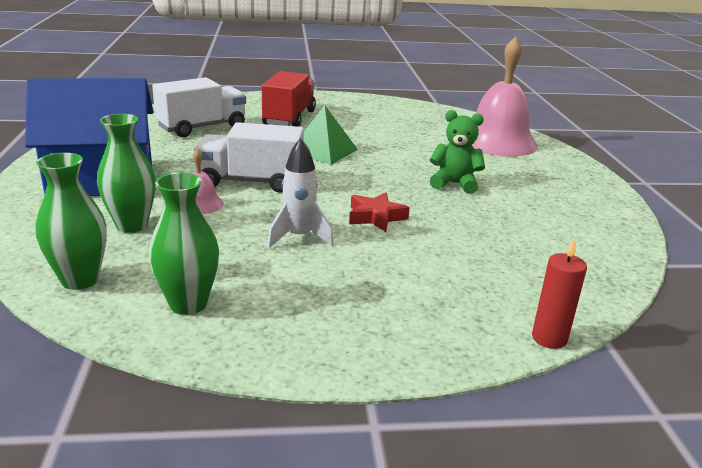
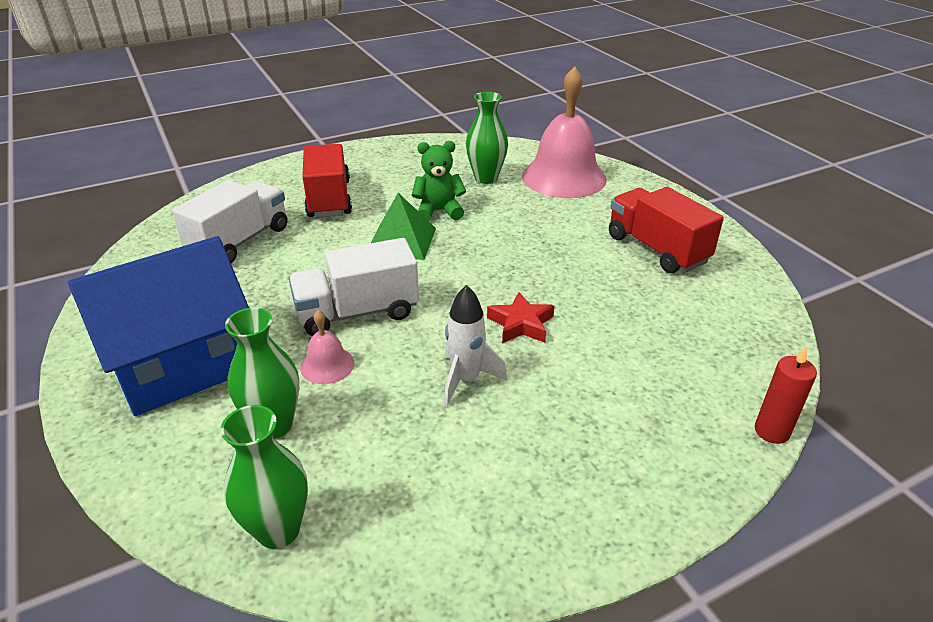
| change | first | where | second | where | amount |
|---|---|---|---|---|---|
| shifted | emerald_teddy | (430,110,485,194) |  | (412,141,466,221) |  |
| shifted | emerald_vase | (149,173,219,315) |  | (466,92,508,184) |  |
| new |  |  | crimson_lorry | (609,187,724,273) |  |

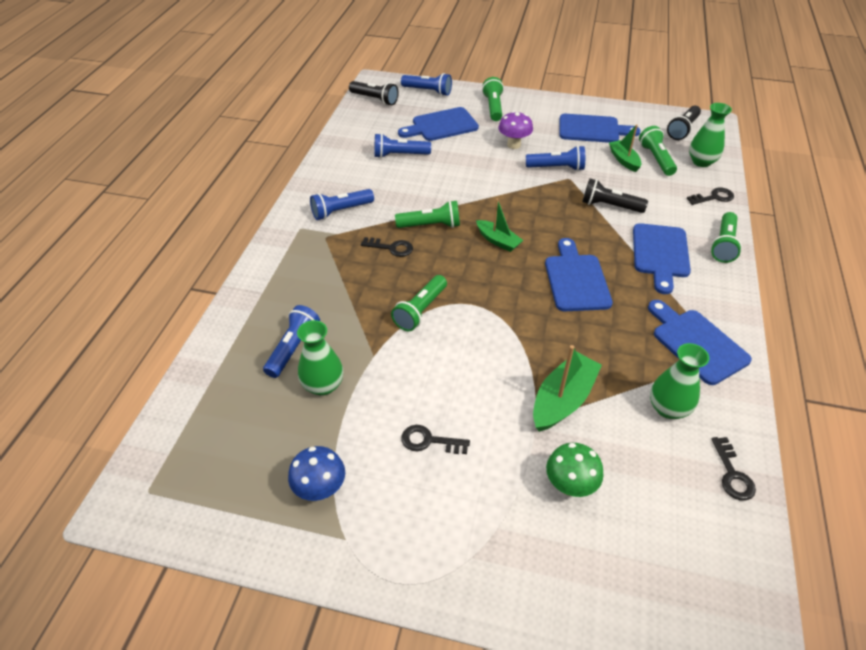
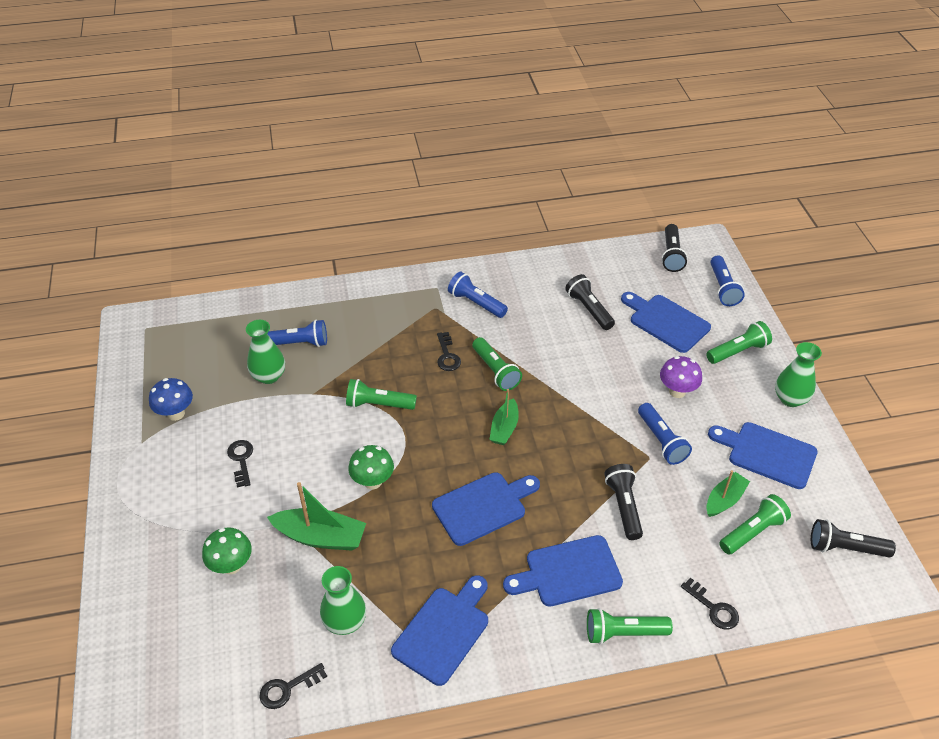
| change | first | where | second | where | amount |
|---|---|---|---|---|---|
| shifted | emerald_vase | (689,103,732,167) |  | (775,342,822,407) |  |
| rotated | cobalt_cutting_board | (559,114,641,143) |  | (708,422,818,489) | 135 degrees clockwise |
| repainted | cobalt_flashlight | (374,133,431,158) | black_flashlight | (565,274,615,330) |  |
| new |  |  | emerald_fungus | (348,445,394,489) |  |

- _Description of the task_
Across the data above, how many lines include the word "shifted"? Give only the number.

- _Completed task_
3